* Assignment
The answer should be the lines from the one with "turquoise watering can: 3 -> 1" through the final line of the entries, restated word for word.

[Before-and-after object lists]
● ● ● ● ●

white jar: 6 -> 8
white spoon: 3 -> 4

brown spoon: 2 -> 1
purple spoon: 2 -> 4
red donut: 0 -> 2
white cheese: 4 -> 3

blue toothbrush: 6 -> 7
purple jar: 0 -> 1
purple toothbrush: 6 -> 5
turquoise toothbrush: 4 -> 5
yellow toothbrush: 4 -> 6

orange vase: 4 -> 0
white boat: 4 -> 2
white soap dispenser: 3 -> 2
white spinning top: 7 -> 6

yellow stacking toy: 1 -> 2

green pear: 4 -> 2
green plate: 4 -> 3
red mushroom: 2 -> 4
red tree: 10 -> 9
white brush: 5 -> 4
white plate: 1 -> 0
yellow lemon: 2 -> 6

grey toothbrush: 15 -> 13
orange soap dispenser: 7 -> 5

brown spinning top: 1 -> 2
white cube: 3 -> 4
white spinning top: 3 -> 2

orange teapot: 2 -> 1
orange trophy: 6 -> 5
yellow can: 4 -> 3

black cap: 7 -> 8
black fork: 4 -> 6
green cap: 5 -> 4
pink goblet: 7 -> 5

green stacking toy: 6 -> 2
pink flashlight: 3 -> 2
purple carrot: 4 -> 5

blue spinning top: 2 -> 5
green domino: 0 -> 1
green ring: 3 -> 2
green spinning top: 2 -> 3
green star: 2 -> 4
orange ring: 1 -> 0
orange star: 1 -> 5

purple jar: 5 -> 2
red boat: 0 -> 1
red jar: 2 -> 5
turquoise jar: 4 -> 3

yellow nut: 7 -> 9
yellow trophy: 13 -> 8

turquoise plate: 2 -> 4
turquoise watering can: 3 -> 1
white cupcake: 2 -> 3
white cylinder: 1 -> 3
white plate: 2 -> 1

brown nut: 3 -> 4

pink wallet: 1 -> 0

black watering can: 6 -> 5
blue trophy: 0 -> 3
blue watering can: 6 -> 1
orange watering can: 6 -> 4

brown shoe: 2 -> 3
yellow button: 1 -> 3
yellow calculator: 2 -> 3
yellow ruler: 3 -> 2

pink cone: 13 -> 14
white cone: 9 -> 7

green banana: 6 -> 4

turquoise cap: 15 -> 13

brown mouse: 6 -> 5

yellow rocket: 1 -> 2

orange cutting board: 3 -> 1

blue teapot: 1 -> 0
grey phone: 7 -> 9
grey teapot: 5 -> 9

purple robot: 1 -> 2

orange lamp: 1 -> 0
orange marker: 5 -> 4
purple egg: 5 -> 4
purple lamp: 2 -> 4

● ● ● ● ●

* Answer for the task
turquoise watering can: 3 -> 1
white cupcake: 2 -> 3
white cylinder: 1 -> 3
white plate: 2 -> 1

brown nut: 3 -> 4

pink wallet: 1 -> 0

black watering can: 6 -> 5
blue trophy: 0 -> 3
blue watering can: 6 -> 1
orange watering can: 6 -> 4

brown shoe: 2 -> 3
yellow button: 1 -> 3
yellow calculator: 2 -> 3
yellow ruler: 3 -> 2

pink cone: 13 -> 14
white cone: 9 -> 7

green banana: 6 -> 4

turquoise cap: 15 -> 13

brown mouse: 6 -> 5

yellow rocket: 1 -> 2

orange cutting board: 3 -> 1

blue teapot: 1 -> 0
grey phone: 7 -> 9
grey teapot: 5 -> 9

purple robot: 1 -> 2

orange lamp: 1 -> 0
orange marker: 5 -> 4
purple egg: 5 -> 4
purple lamp: 2 -> 4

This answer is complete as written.